> EXERCISE REQUIREMENTS
Each line from the one with "TP1: test point (VCC) -> none" to the final line of the data must be reproduced exactly, and no other line may appear.
** Opening GIVEN RECORDS block **
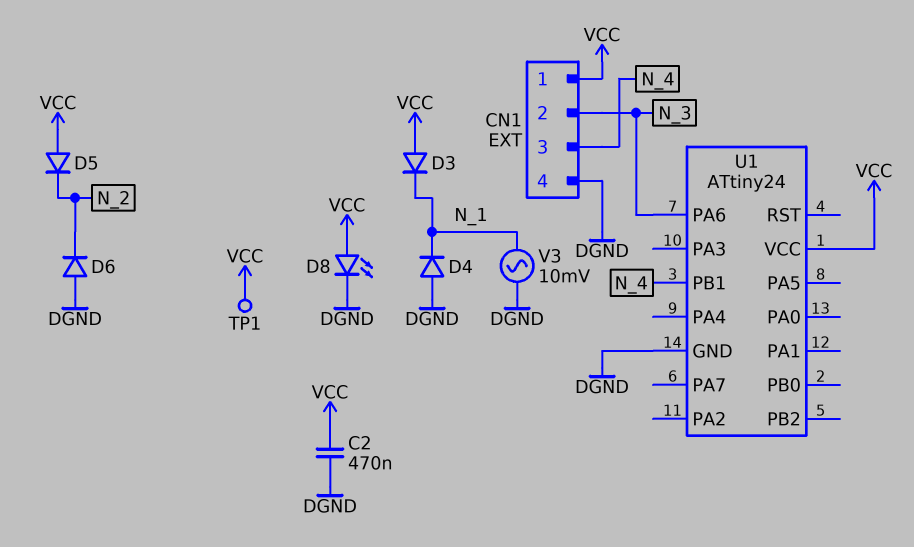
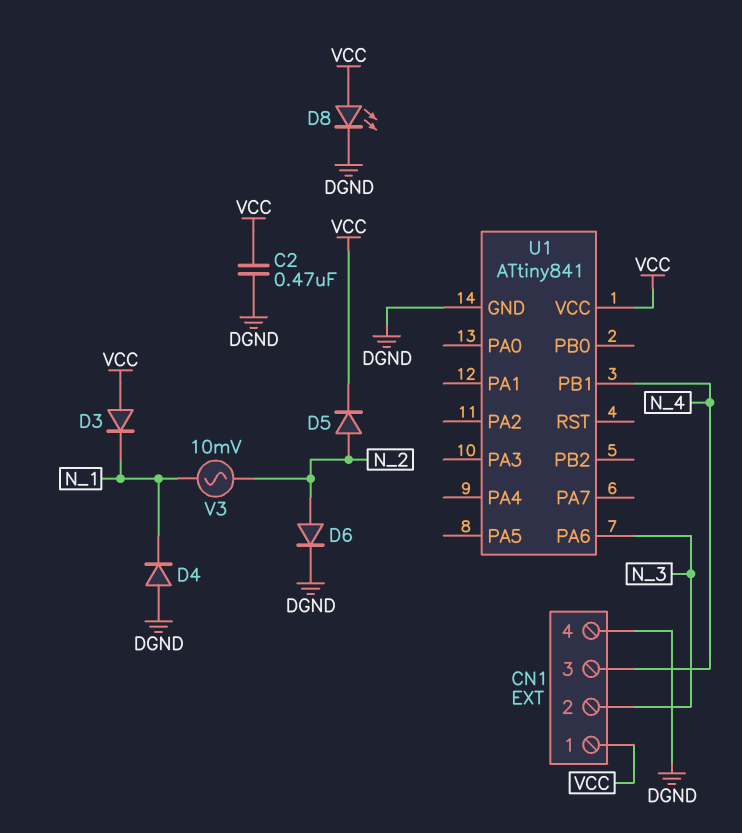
D5: diode (A VCC, K N_2) -> diode (A N_2, K VCC)
D6: diode (A DGND, K N_2) -> diode (A N_2, K DGND)
TP1: test point (VCC) -> none
U1: ATtiny24 -> ATtiny841
V3: AC 10mV (DGND, N_1) -> AC 10mV (N_1, N_2)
** Closing GIVEN RECORDS block **
> PROBLEM SOLUTION
TP1: test point (VCC) -> none
U1: ATtiny24 -> ATtiny841
V3: AC 10mV (DGND, N_1) -> AC 10mV (N_1, N_2)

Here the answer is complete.